__Instructions to follow__: Count the lines in the material below that contain the string "instrumentName", and give only the number.

-- start The input --

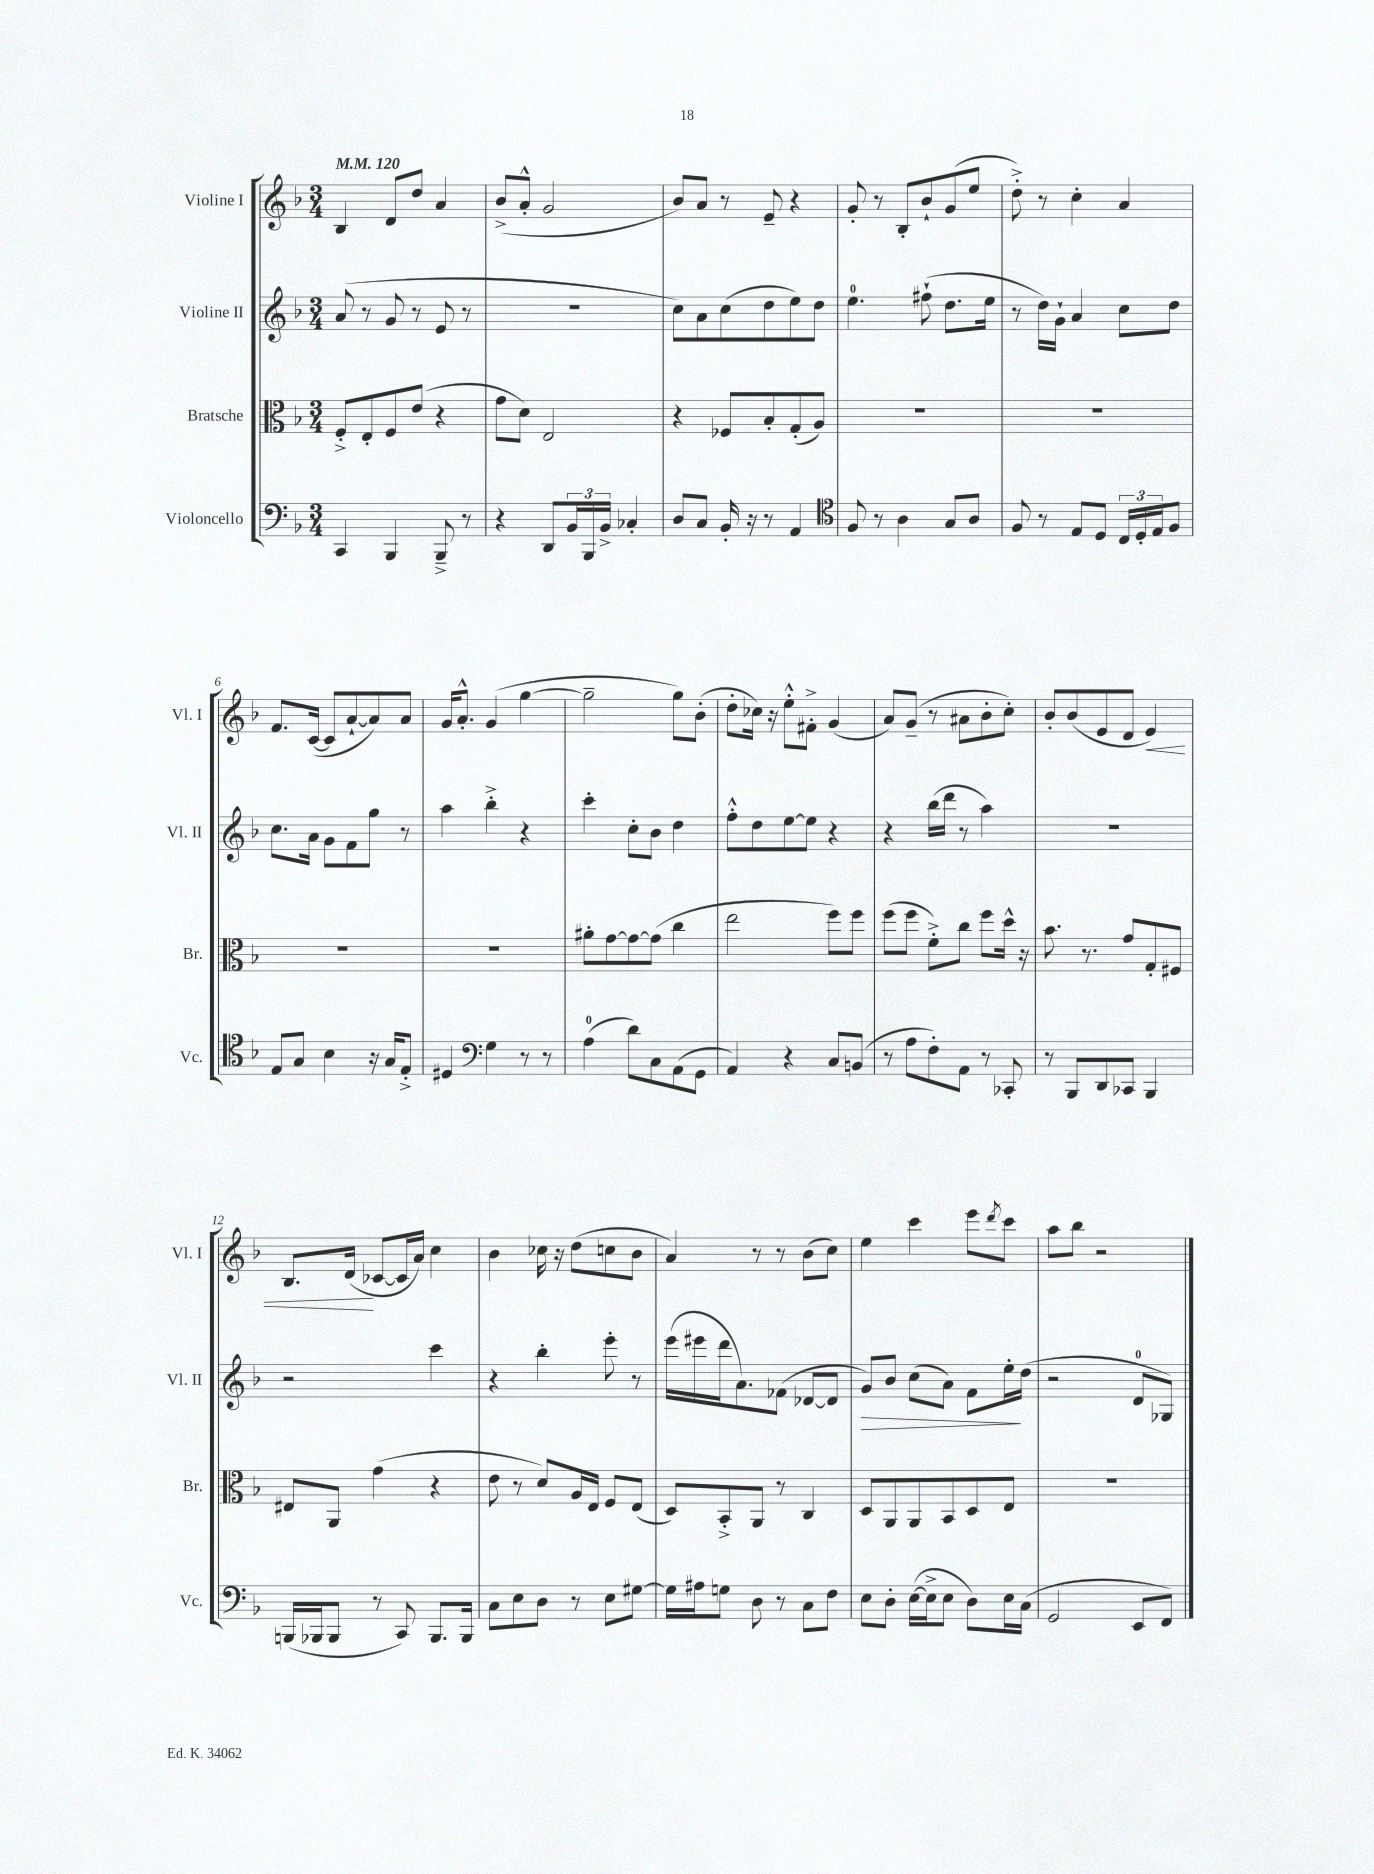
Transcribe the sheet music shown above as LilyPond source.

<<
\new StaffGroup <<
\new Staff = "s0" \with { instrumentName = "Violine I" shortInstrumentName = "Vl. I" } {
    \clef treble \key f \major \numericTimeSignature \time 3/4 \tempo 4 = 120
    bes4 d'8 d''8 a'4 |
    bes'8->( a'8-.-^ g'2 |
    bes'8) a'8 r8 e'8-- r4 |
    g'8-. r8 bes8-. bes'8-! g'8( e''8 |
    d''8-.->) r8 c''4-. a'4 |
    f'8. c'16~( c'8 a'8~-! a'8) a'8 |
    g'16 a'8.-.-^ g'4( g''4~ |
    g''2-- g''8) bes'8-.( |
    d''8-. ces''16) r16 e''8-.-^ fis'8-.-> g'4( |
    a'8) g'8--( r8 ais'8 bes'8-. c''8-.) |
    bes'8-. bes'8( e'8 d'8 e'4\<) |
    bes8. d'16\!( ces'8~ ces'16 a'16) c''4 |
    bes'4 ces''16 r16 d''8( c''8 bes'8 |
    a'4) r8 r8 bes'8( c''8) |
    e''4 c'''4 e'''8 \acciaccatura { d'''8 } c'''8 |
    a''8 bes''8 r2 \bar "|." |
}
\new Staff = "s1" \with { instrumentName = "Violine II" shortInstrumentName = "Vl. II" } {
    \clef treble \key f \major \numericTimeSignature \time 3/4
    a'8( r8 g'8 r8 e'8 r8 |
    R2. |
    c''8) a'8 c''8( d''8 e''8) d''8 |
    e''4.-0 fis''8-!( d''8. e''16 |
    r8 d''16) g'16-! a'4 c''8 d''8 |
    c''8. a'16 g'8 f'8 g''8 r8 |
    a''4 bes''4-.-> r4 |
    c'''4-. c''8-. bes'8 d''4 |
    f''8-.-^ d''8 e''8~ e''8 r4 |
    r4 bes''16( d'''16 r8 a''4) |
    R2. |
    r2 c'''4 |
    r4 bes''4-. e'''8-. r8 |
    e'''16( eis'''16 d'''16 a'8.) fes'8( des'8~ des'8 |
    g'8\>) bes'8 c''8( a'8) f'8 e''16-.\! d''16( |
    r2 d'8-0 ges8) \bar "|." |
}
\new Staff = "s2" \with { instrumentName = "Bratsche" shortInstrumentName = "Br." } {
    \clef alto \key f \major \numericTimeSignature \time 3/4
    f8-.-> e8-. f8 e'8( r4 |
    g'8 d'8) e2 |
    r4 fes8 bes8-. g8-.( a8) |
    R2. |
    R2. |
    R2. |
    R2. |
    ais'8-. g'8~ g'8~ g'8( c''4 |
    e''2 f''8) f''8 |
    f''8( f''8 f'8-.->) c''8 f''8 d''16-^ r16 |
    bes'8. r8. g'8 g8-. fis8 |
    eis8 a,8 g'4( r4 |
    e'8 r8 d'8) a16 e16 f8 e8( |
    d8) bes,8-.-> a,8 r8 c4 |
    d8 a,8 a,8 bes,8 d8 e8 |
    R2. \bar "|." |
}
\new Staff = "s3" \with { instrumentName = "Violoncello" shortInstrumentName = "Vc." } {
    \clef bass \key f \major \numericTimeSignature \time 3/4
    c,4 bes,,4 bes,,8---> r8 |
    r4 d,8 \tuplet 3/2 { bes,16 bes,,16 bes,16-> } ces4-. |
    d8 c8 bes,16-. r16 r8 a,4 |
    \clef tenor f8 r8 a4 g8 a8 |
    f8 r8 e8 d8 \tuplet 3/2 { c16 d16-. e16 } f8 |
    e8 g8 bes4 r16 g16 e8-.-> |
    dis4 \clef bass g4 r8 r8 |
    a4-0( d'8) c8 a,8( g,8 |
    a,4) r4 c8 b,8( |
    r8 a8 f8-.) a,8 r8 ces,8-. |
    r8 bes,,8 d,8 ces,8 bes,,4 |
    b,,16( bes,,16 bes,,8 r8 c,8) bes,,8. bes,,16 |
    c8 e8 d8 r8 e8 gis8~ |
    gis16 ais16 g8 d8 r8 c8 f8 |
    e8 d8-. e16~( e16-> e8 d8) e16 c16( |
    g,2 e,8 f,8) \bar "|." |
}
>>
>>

-- end The input --

__Task result__: 4